(Beginning of Supplied records)
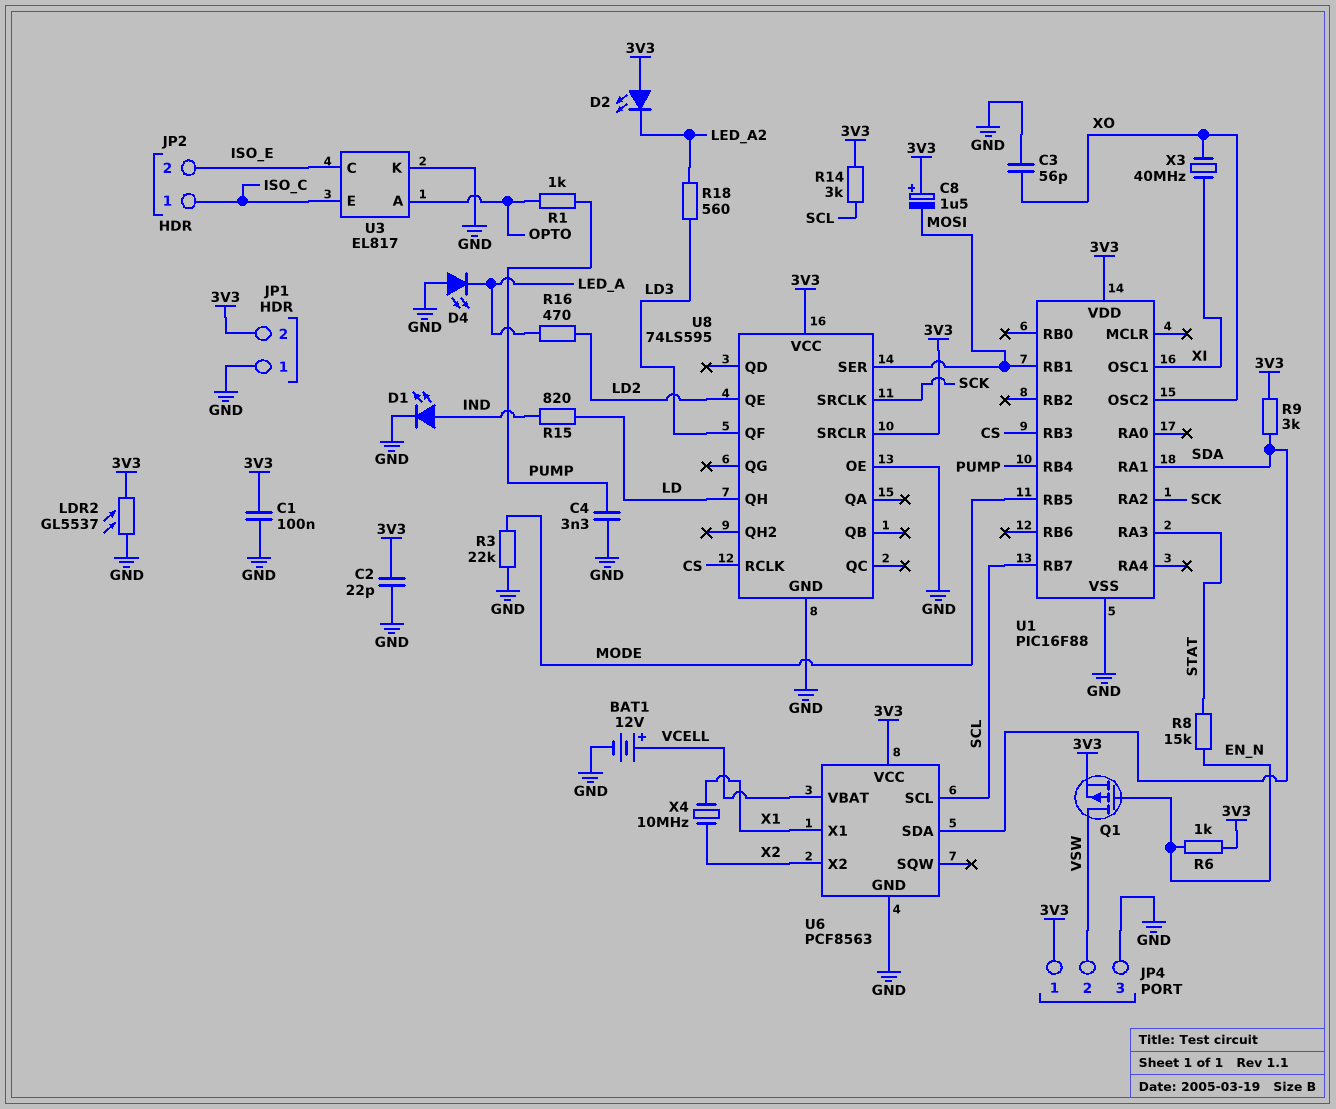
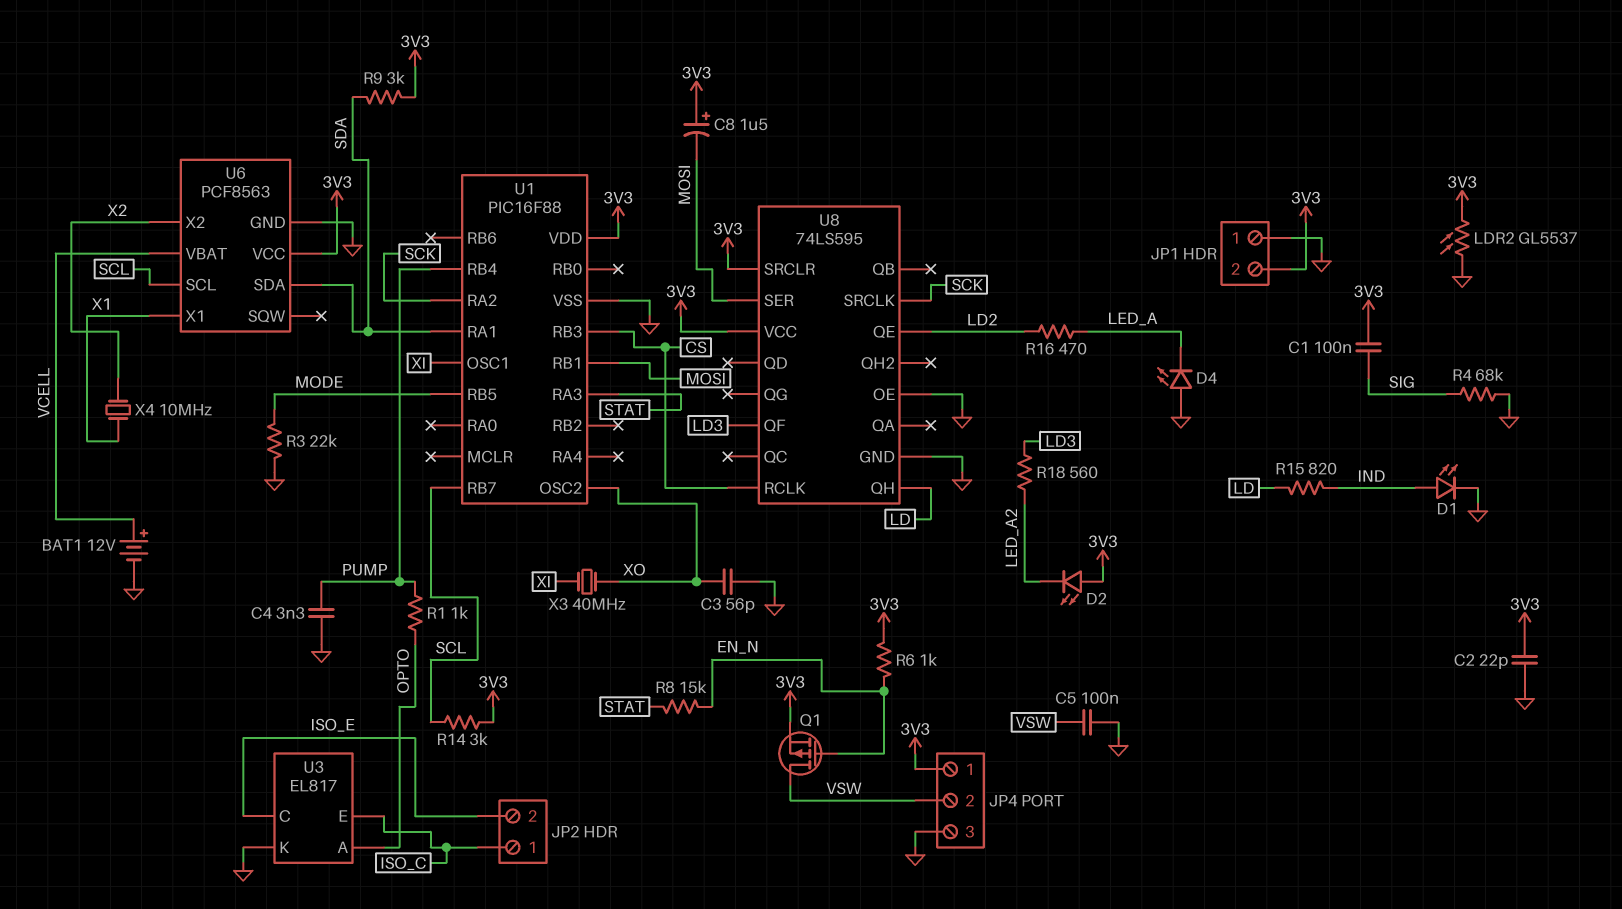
C1: 100nF (3V3, GND) -> 100nF (3V3, SIG)
C5: none -> 100nF (GND, VSW)
R4: none -> 68k (GND, SIG)

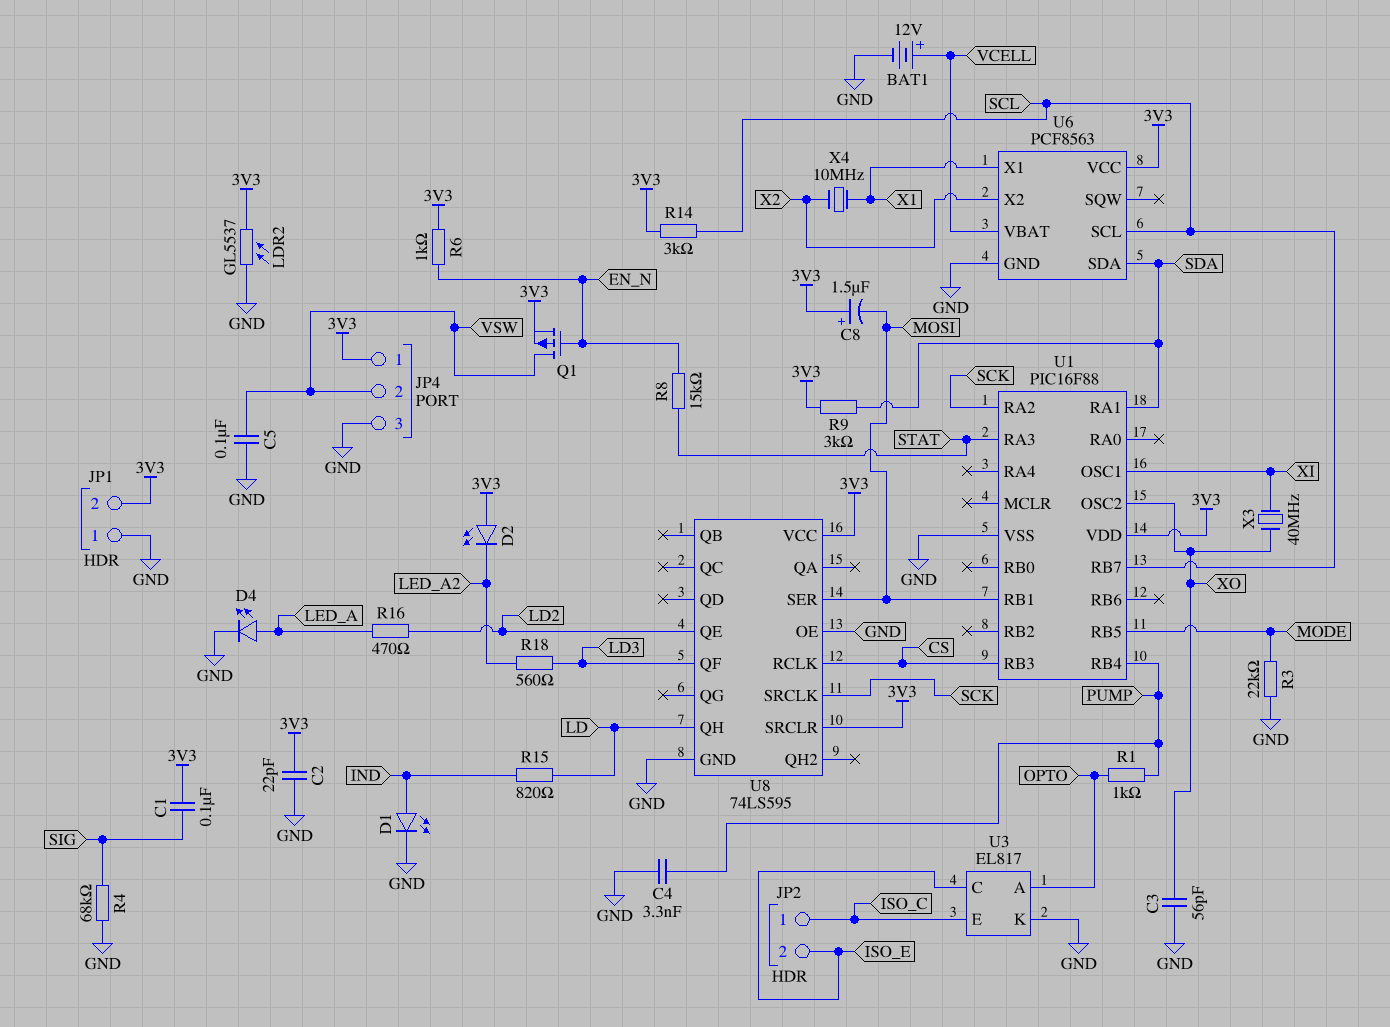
D4: LED (A GND, K LED_A) -> LED (A LED_A, K GND)

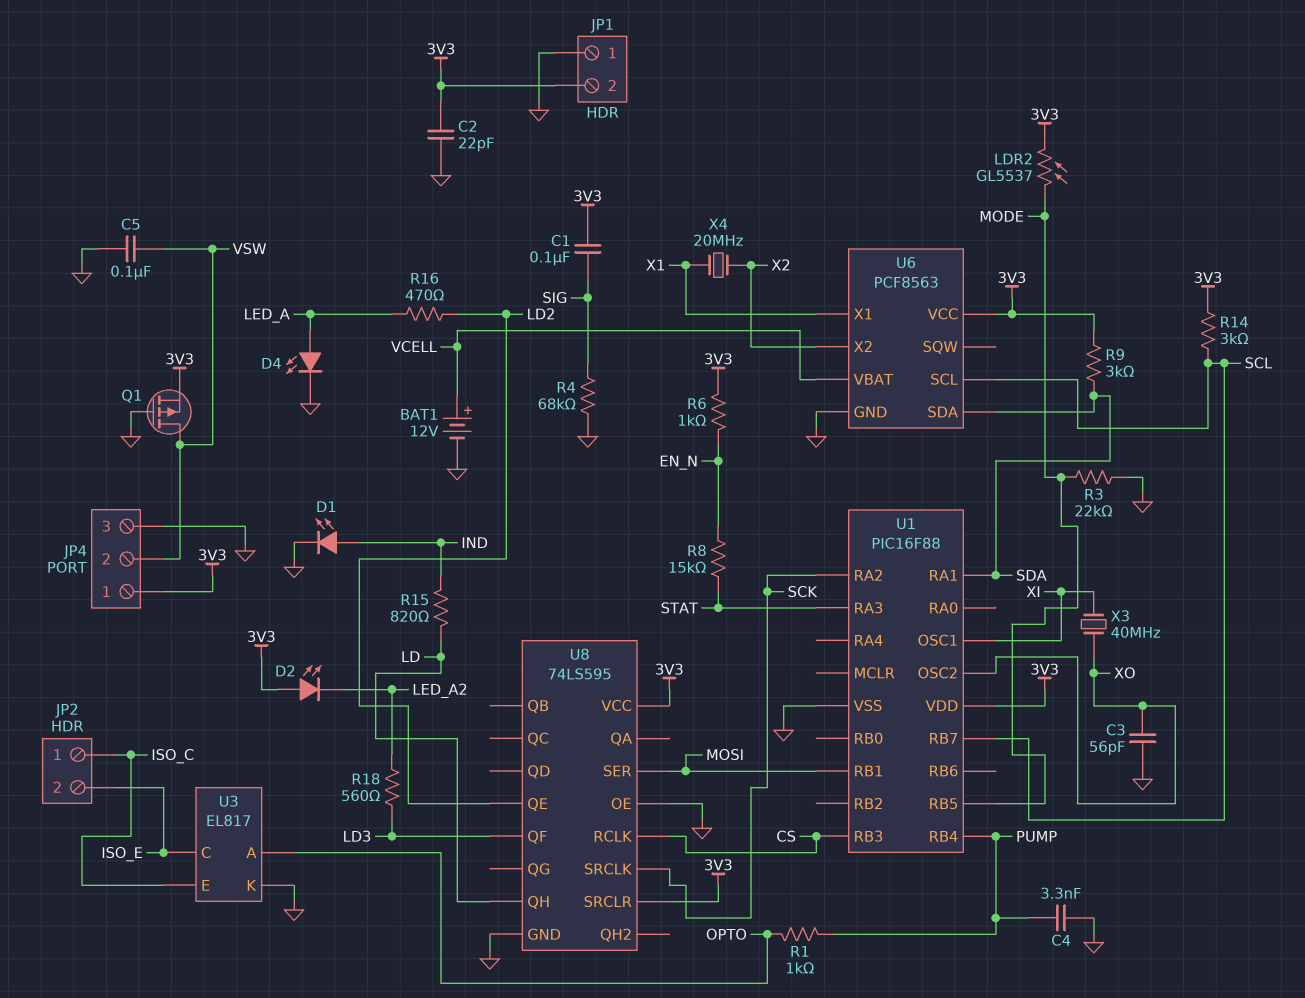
C8: 1.5uF (plus 3V3, minus MOSI) -> none
LDR2: GL5537 (3V3, GND) -> GL5537 (3V3, MODE)
Q1: PMOS (G EN_N, D VSW, S 3V3) -> PMOS (G GND, D VSW, S 3V3)
X4: 10MHz (X1, X2) -> 20MHz (X1, X2)

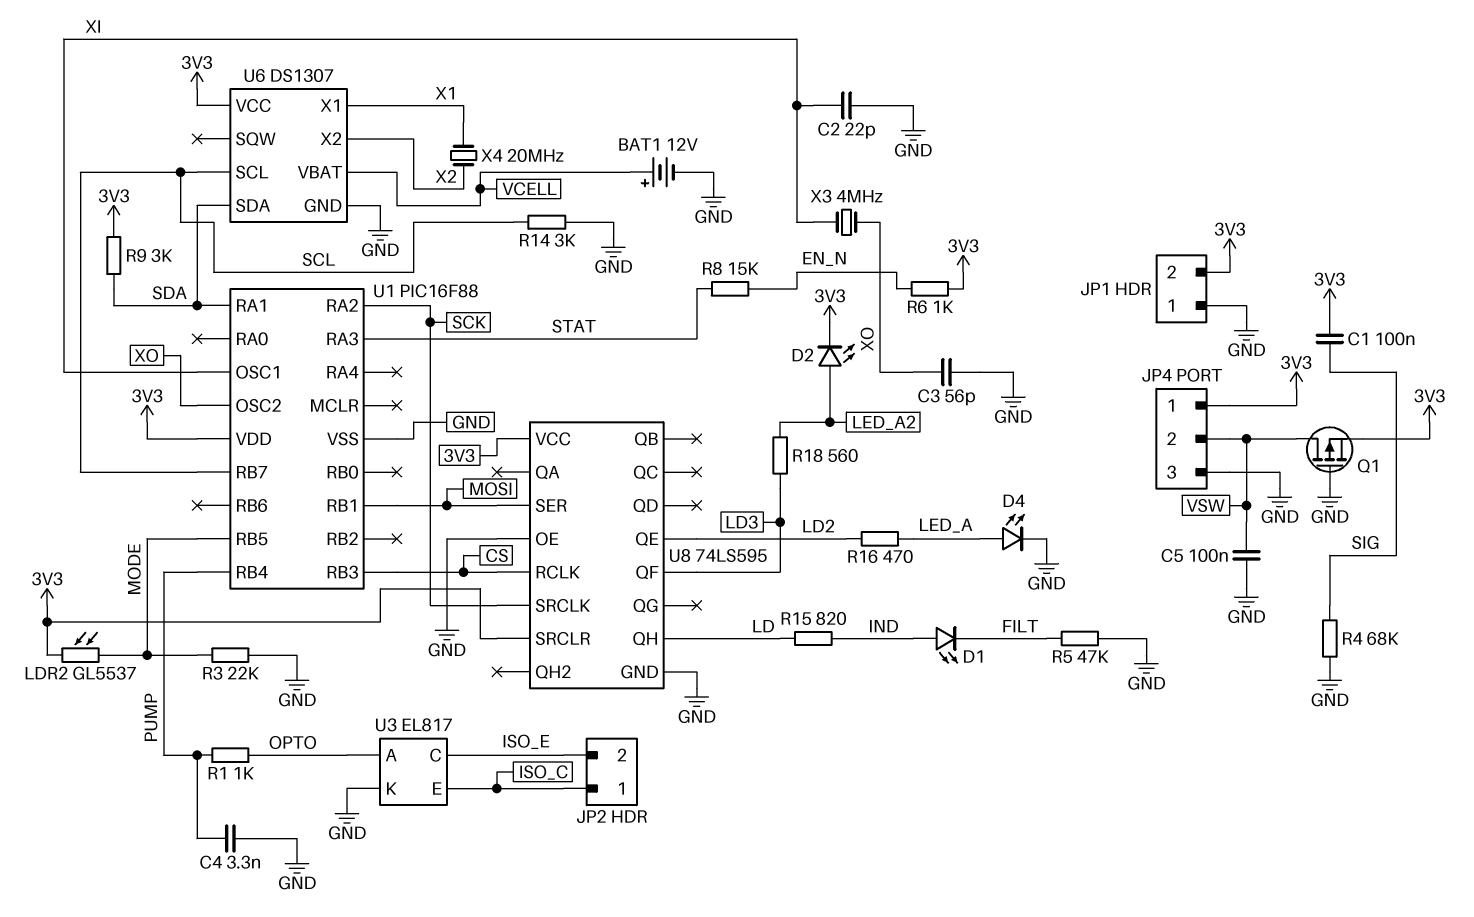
C2: 22pF (3V3, GND) -> 22pF (GND, XI)
D1: LED (A IND, K GND) -> LED (A IND, K FILT)
D2: LED (A 3V3, K LED_A2) -> LED (A LED_A2, K 3V3)
R5: none -> 47k (FILT, GND)
R14: 3k (3V3, SCL) -> 3k (GND, SCL)
U6: PCF8563 -> DS1307
X3: 40MHz (XI, XO) -> 4MHz (XI, XO)

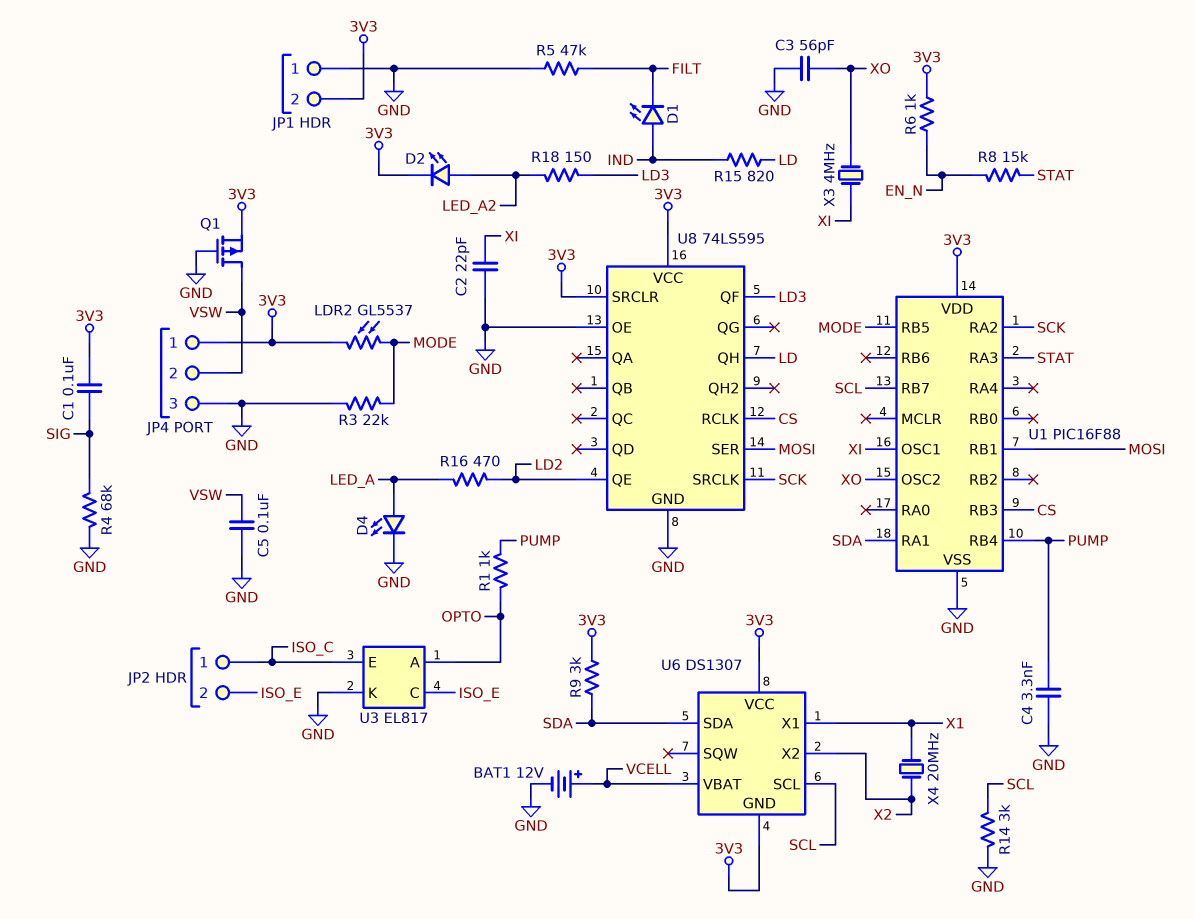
R18: 560 (LD3, LED_A2) -> 150 (LD3, LED_A2)
U6 pin GND: GND -> 3V3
(End of Supplied records)
Using the listing above, write out exactly the lines from the one that holds "U6: PCF8563 -> DS1307" through the last line, both included, and omit pictures.

The answer
U6: PCF8563 -> DS1307
X3: 40MHz (XI, XO) -> 4MHz (XI, XO)

R18: 560 (LD3, LED_A2) -> 150 (LD3, LED_A2)
U6 pin GND: GND -> 3V3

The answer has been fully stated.